**WHAT IS EXPECTED**
Since the records include pictures, leave those out while you reproduce exactly and only the lines from the one containing "none -> white slope C7:F9 level 3 top 9" through the one containing "blue brick B4:B6", inclusive.

Image sets with object changes:
------------------------------------

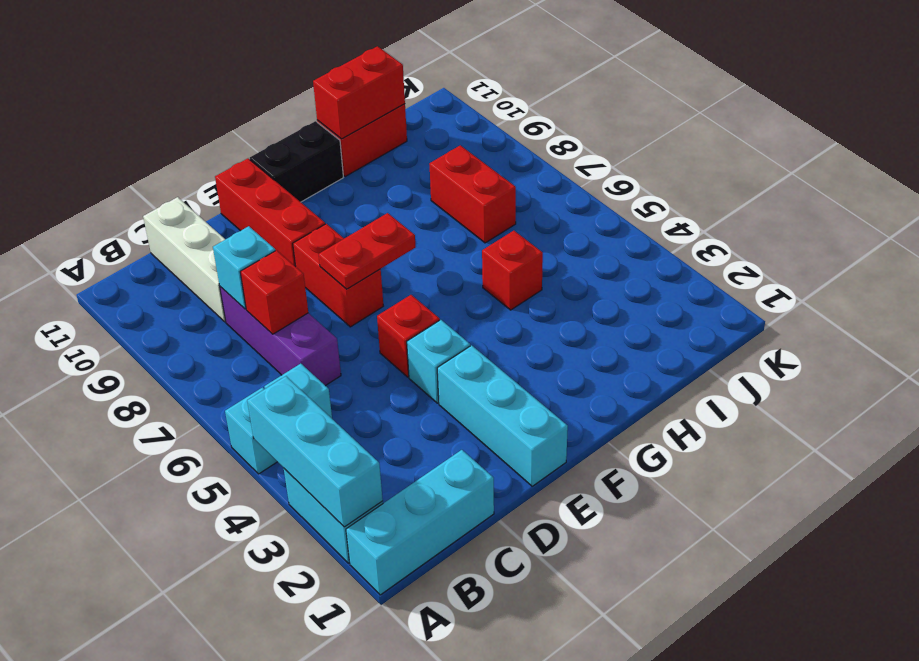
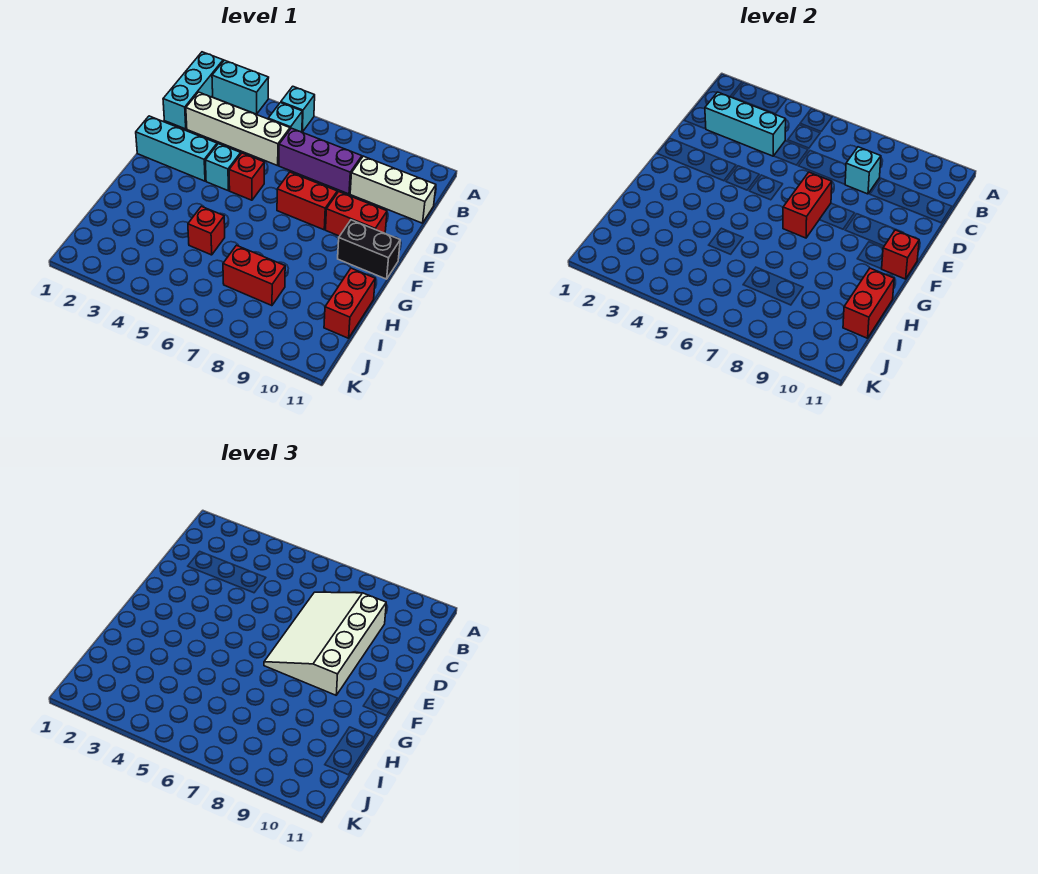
cyan brick A2:A4 level 2 -> cyan brick C2:C4 level 2
none -> white brick C2:C5 level 1
red brick C7 level 2 -> red brick F11 level 2
none -> white slope C7:F9 level 3 top 9
red plate E7:F7 level 2 -> red brick E7:F7 level 2
red brick E9:E11 level 1 -> red brick E9:E10 level 1
black brick F11:G11 level 1 -> black brick F10:F11 level 1

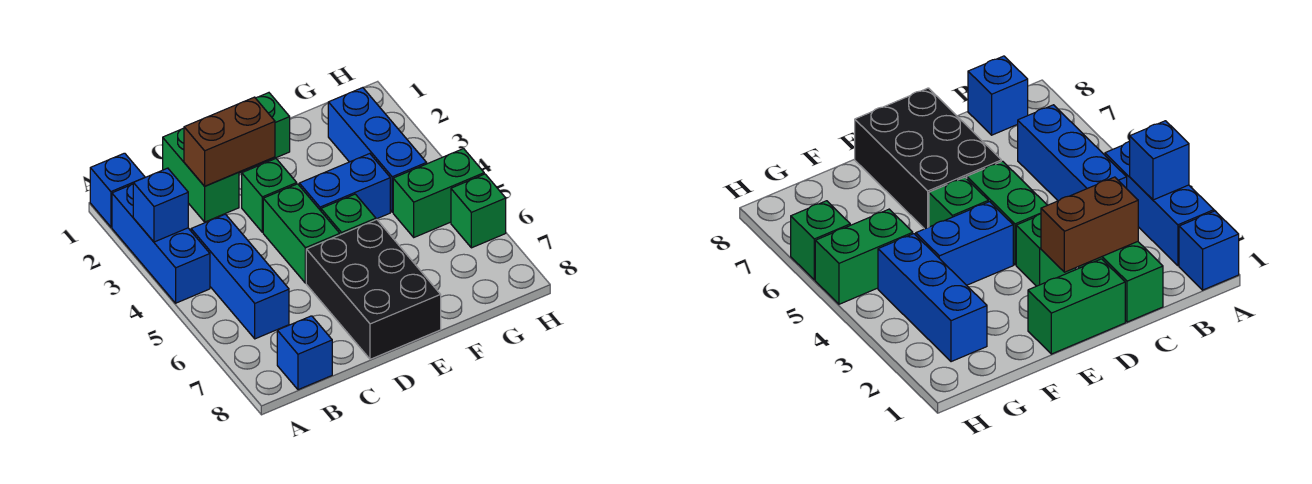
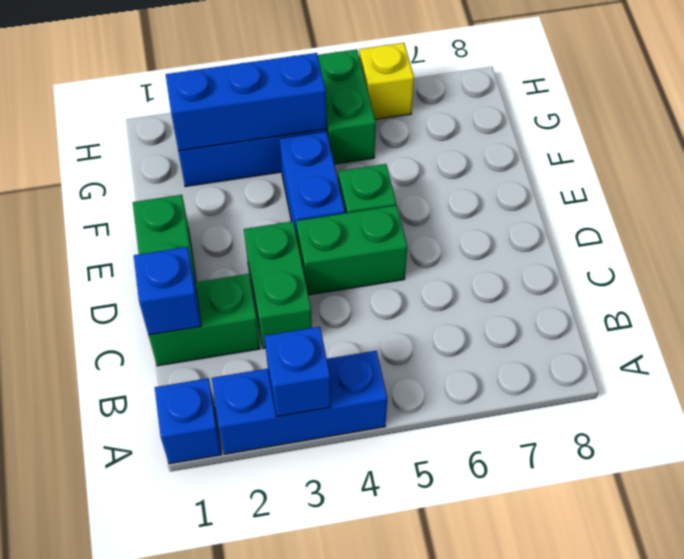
blue brick B4:B6 level 1 -> blue brick G2:G4 level 2
blue brick B8 level 1 -> blue brick C1 level 2
brown brick C2:D2 level 2 -> none
green brick D3 level 1 -> green brick C3:D3 level 1
black brick D6:E8 level 1 -> none
green brick H6 level 1 -> yellow brick H6 level 1

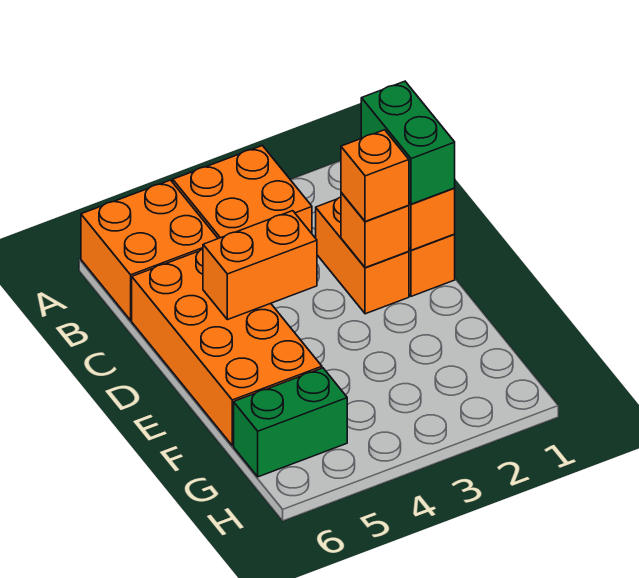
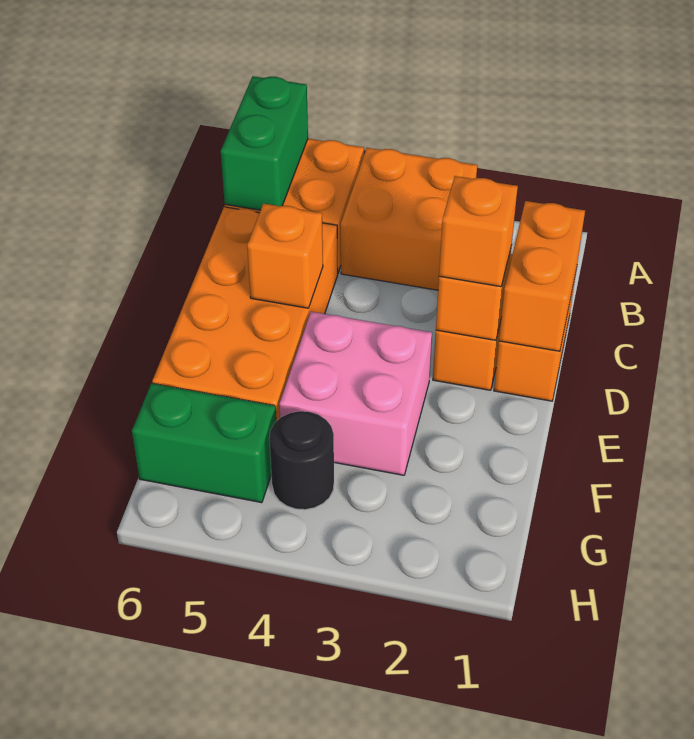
green brick C1:D1 level 3 -> green brick A6:B6 level 2
orange brick D4:D5 level 2 -> orange brick D5 level 2
none -> pink brick E3:F4 level 1
none -> black round brick G4 level 1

------------------------------------

**ANSWER TO THIS TASK**
none -> white slope C7:F9 level 3 top 9
red plate E7:F7 level 2 -> red brick E7:F7 level 2
red brick E9:E11 level 1 -> red brick E9:E10 level 1
black brick F11:G11 level 1 -> black brick F10:F11 level 1

blue brick B4:B6 level 1 -> blue brick G2:G4 level 2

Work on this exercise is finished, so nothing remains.